--- EXERCISE DETAILS ---
Run through the records and show each line that includes the string "pink".

--- RECORD EXTRACTS ---
<<<<

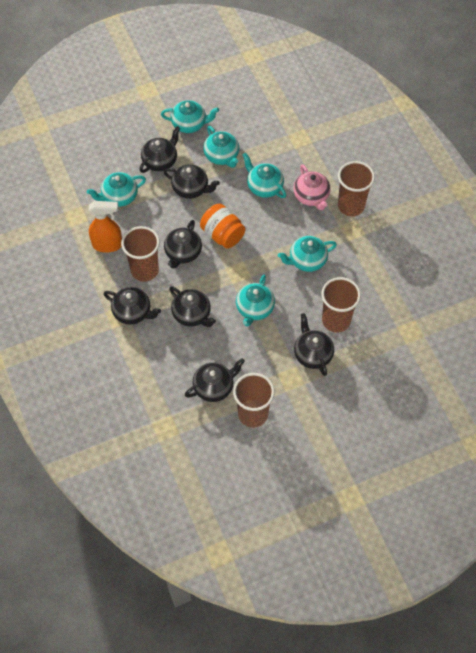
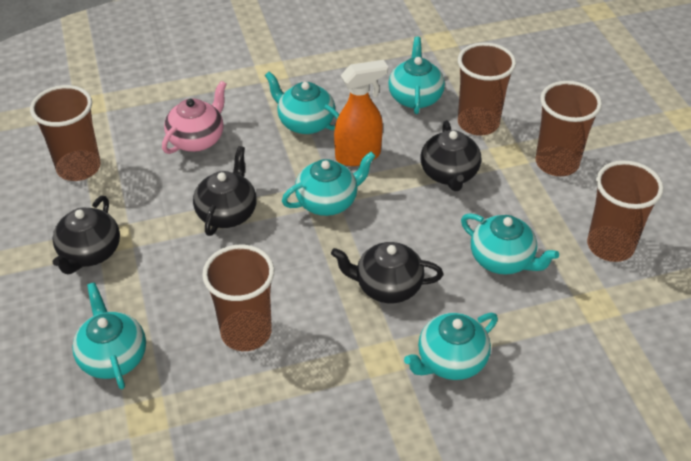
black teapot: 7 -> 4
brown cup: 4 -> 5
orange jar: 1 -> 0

>>>>
<<<<

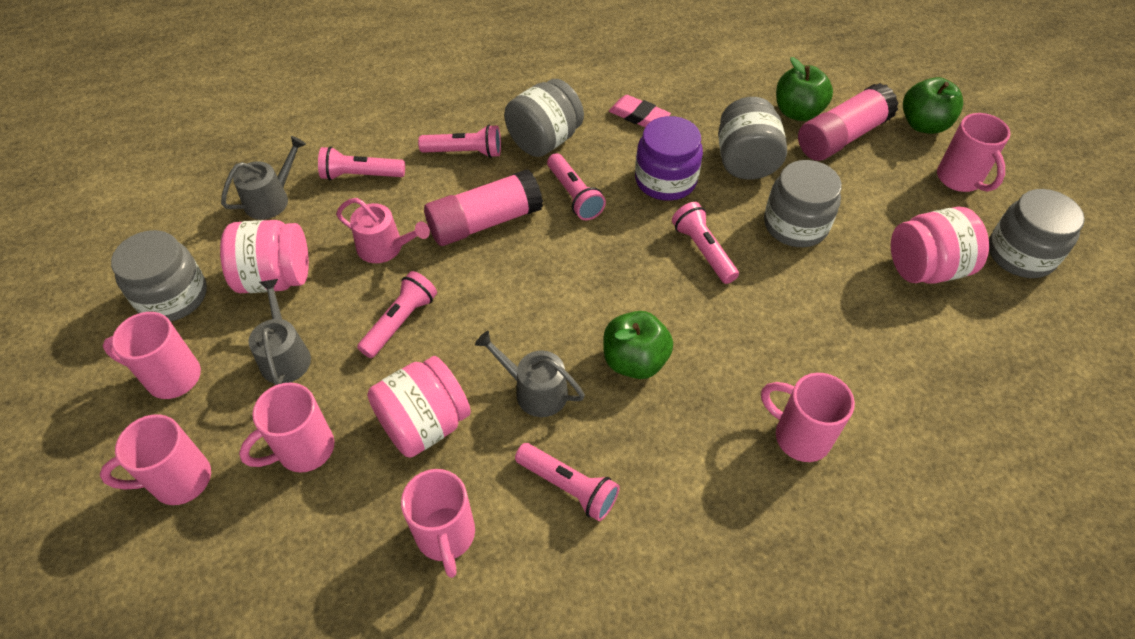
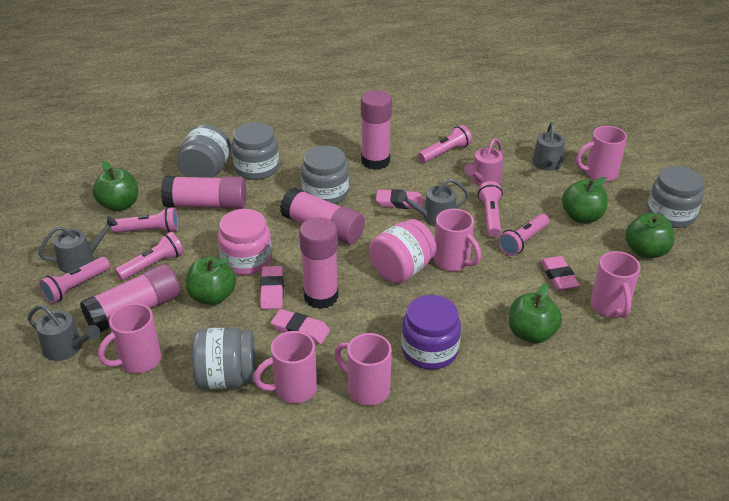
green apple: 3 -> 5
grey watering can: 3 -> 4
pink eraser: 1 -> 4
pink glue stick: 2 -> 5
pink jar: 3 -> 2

>>>>
<<<<

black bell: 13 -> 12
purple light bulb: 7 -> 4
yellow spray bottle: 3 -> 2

>>>>

--- OUTPUT FOR THIS TASK ---
pink eraser: 1 -> 4
pink glue stick: 2 -> 5
pink jar: 3 -> 2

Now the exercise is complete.